> [Entries shown]:
──────────
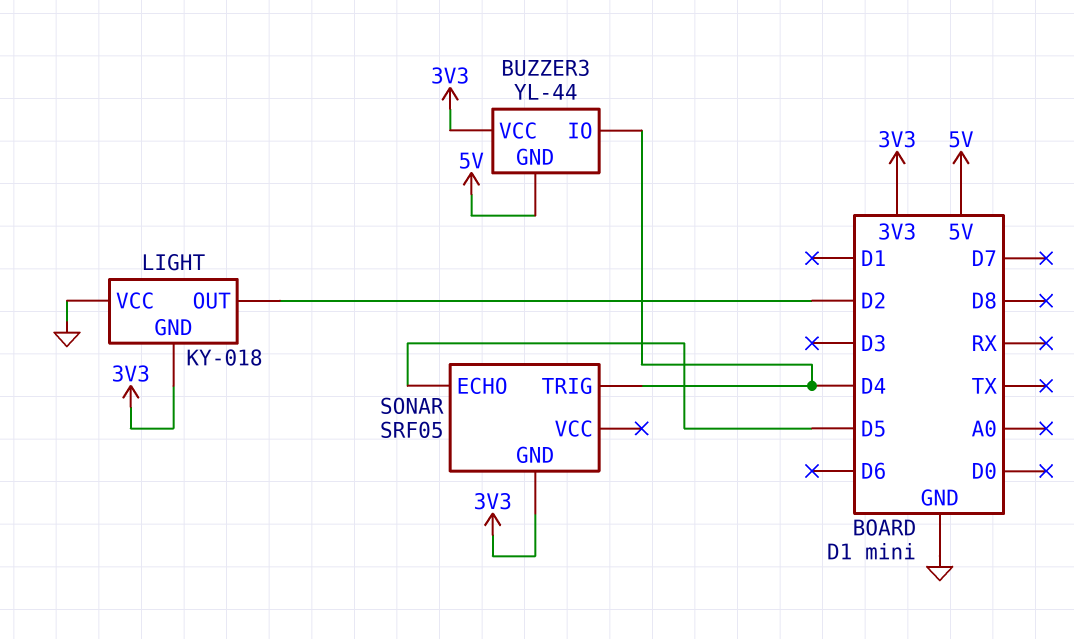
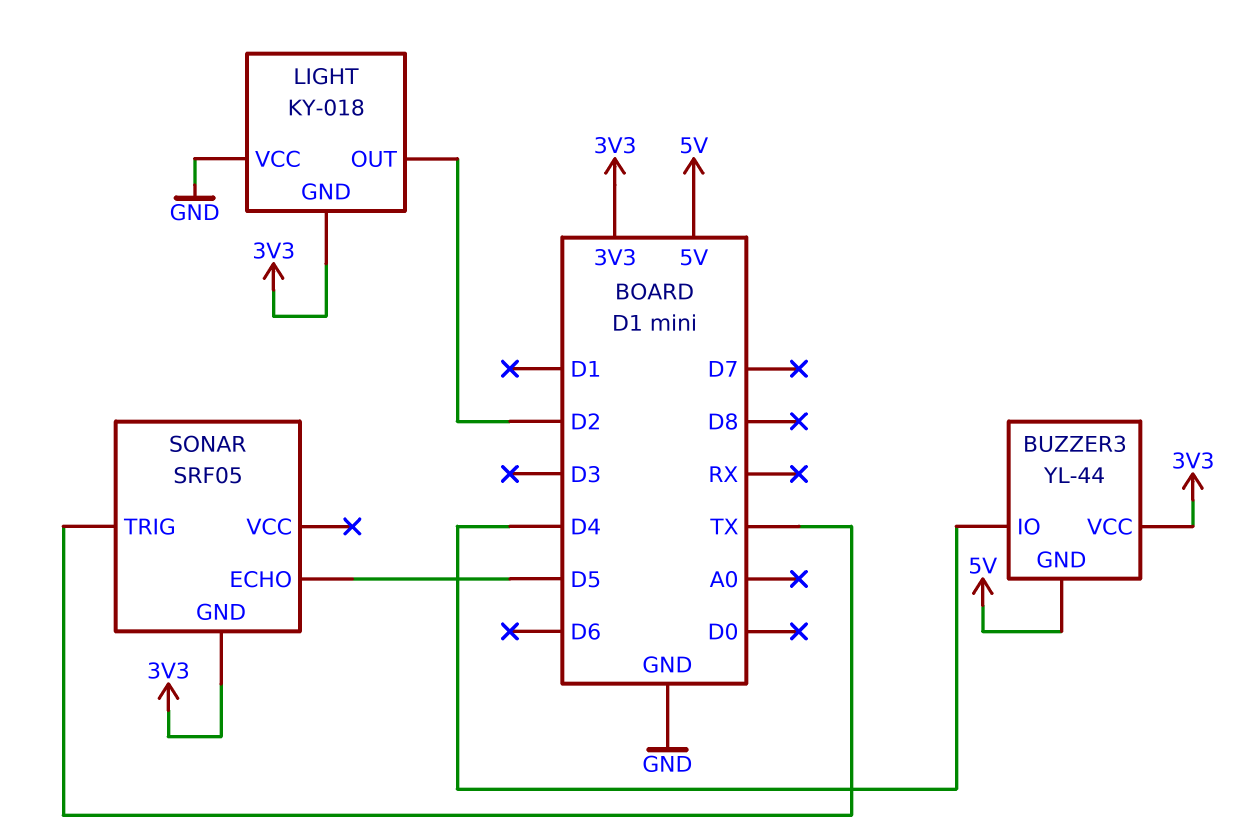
SONAR pin TRIG: D4 -> TX

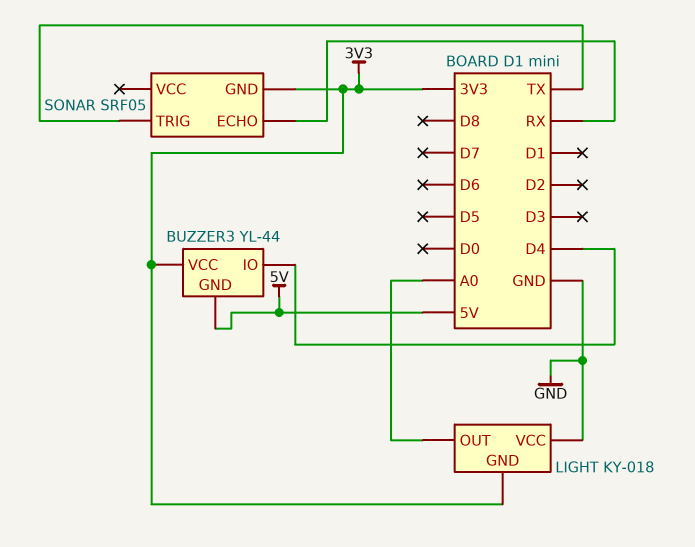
LIGHT pin OUT: D2 -> A0
SONAR pin ECHO: D5 -> RX

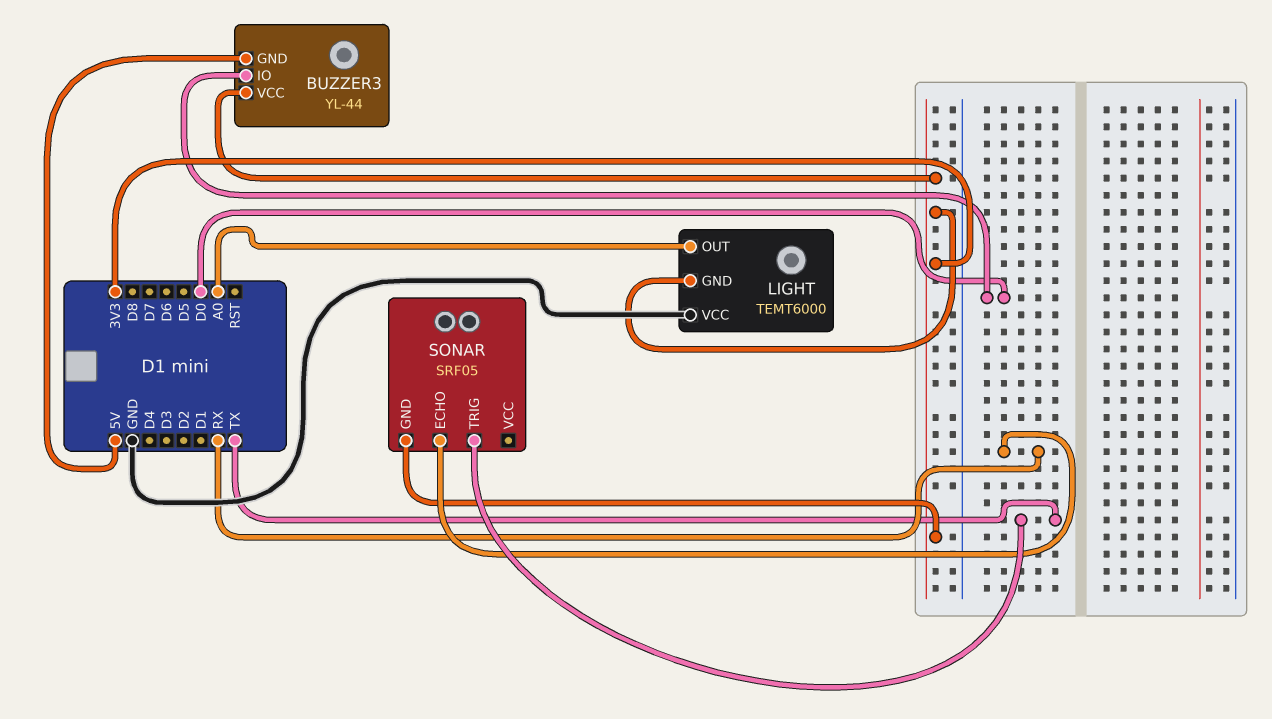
BUZZER3 pin IO: D4 -> D0
LIGHT: KY-018 -> TEMT6000

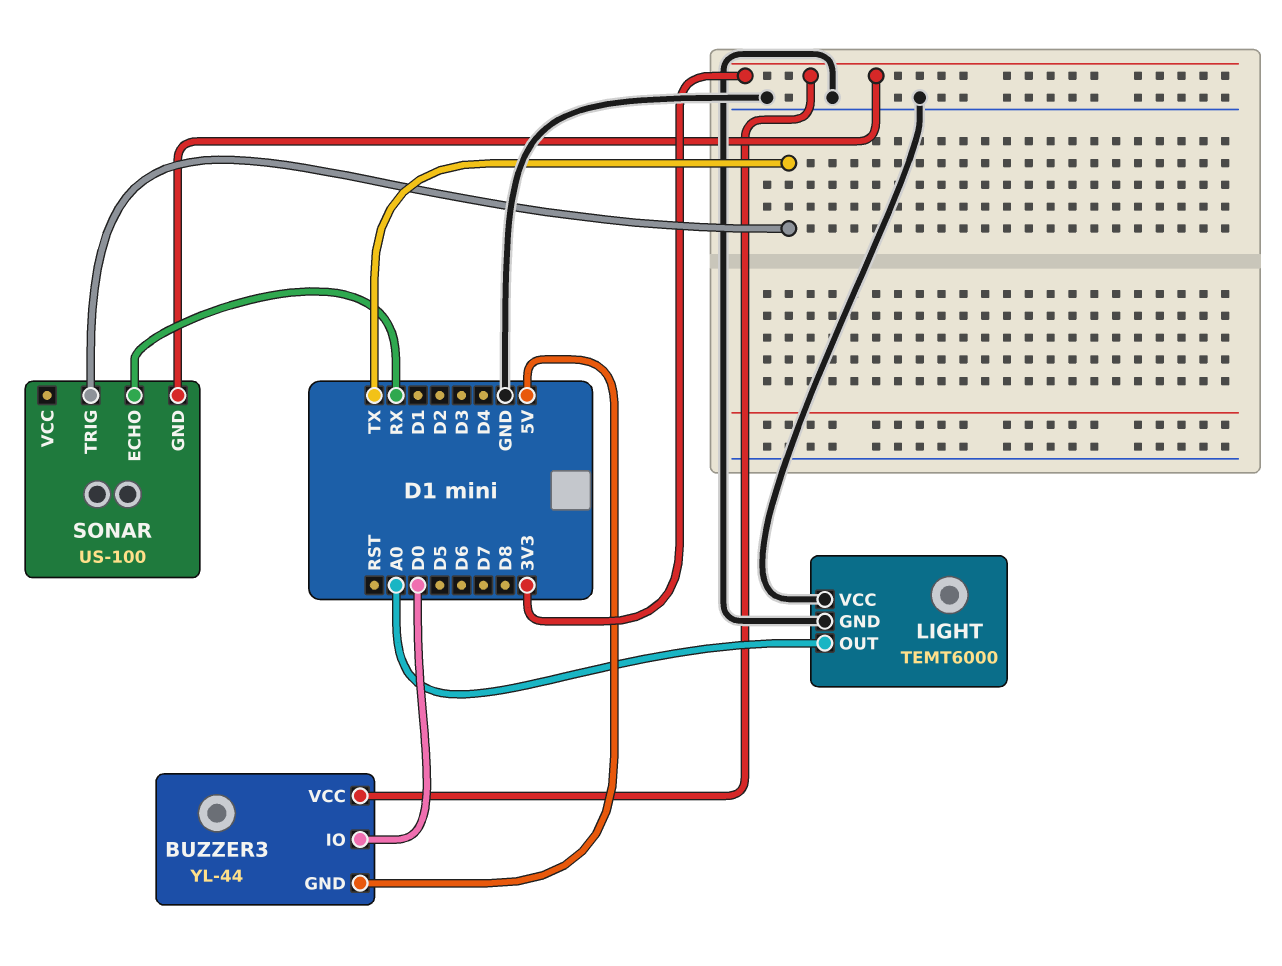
LIGHT pin GND: 3V3 -> GND
SONAR: SRF05 -> US-100

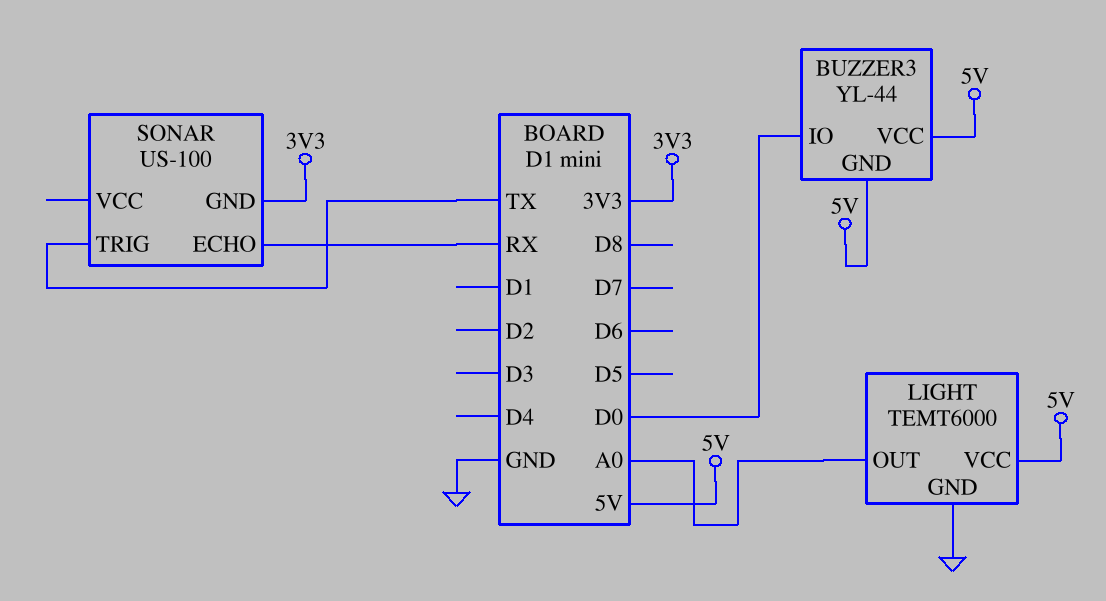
BUZZER3 pin VCC: 3V3 -> 5V
LIGHT pin VCC: GND -> 5V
──────────
> [Task description]: Transcribe the data word for word, with no images.

> [Exercise response]:
SONAR pin TRIG: D4 -> TX

LIGHT pin OUT: D2 -> A0
SONAR pin ECHO: D5 -> RX

BUZZER3 pin IO: D4 -> D0
LIGHT: KY-018 -> TEMT6000

LIGHT pin GND: 3V3 -> GND
SONAR: SRF05 -> US-100

BUZZER3 pin VCC: 3V3 -> 5V
LIGHT pin VCC: GND -> 5V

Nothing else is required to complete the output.